ABOUT THIS TASK =
Each line of the data below that contains "hexagon" must be copied.

INFORMATION PROVIDED =
- - - - - - -
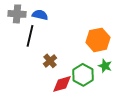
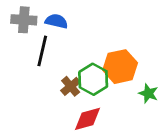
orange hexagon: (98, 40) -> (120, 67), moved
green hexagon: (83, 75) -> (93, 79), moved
- - - - - - -
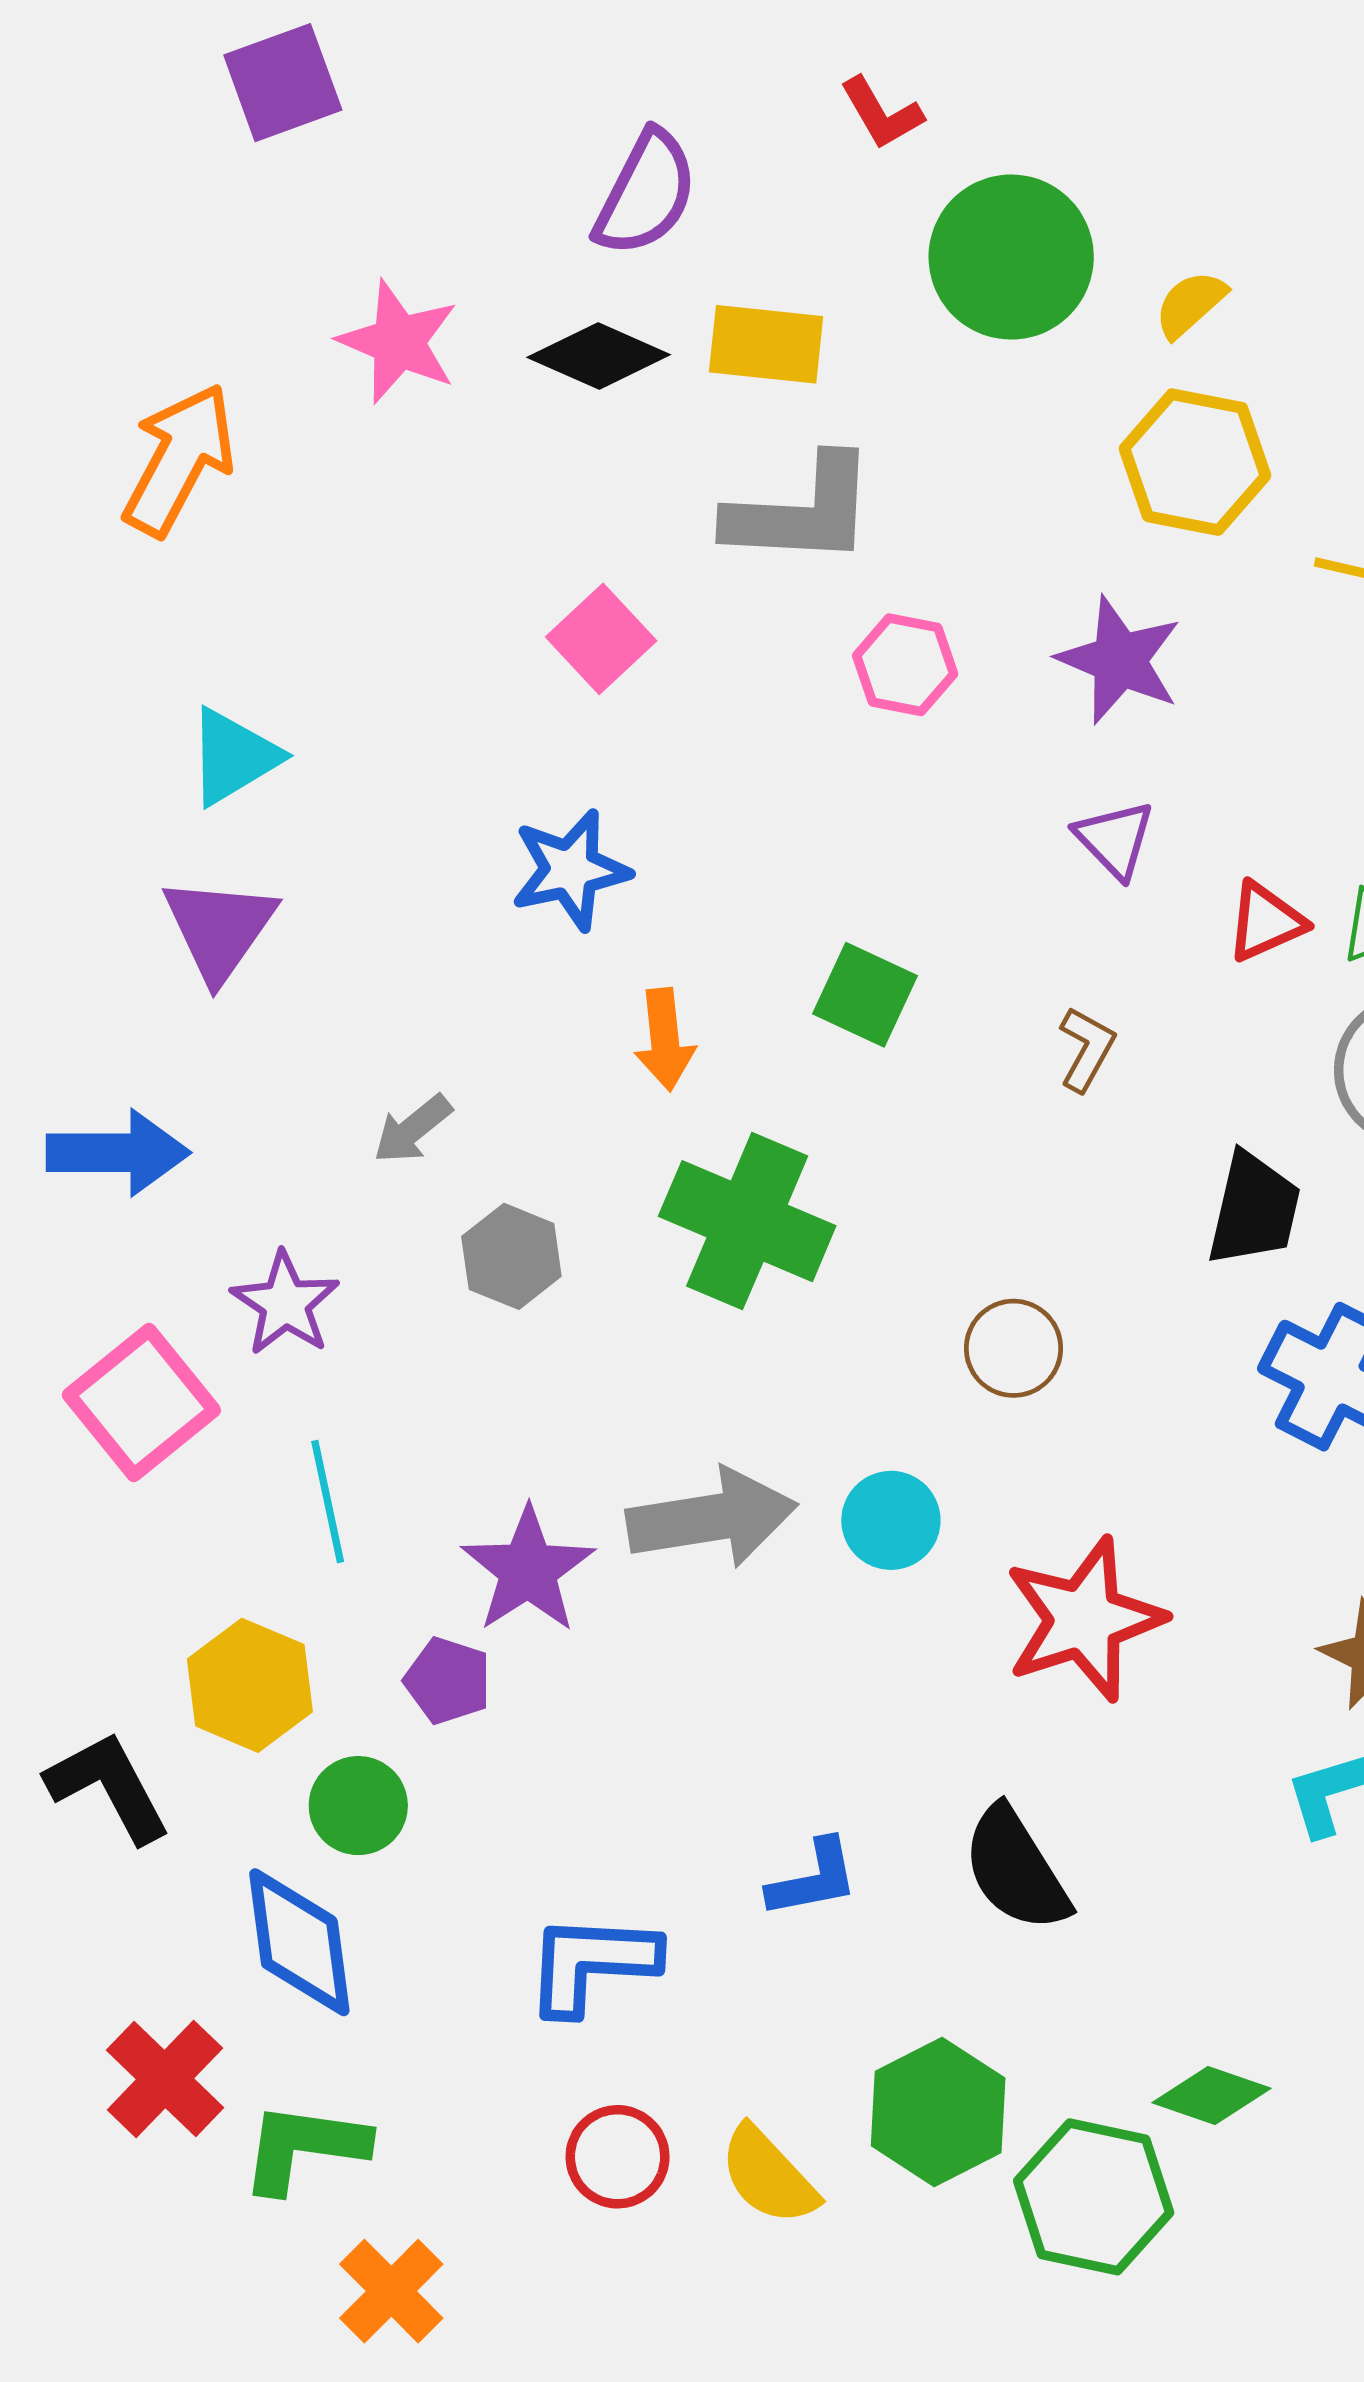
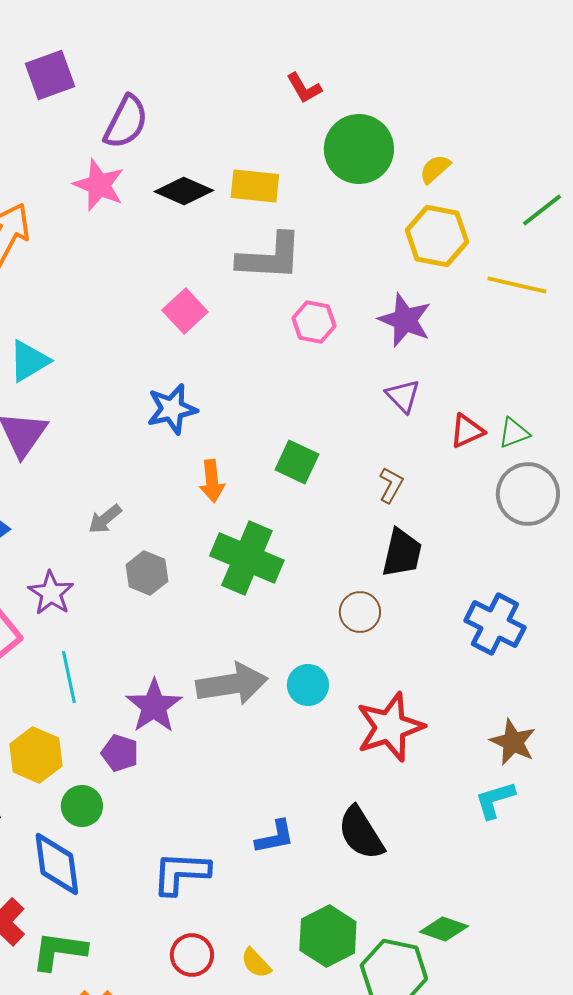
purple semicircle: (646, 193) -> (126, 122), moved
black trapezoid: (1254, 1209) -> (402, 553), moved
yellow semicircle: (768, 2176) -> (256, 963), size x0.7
- - - - - - -
TASK OUTPUT =
orange hexagon: (98, 40) -> (120, 67), moved
green hexagon: (83, 75) -> (93, 79), moved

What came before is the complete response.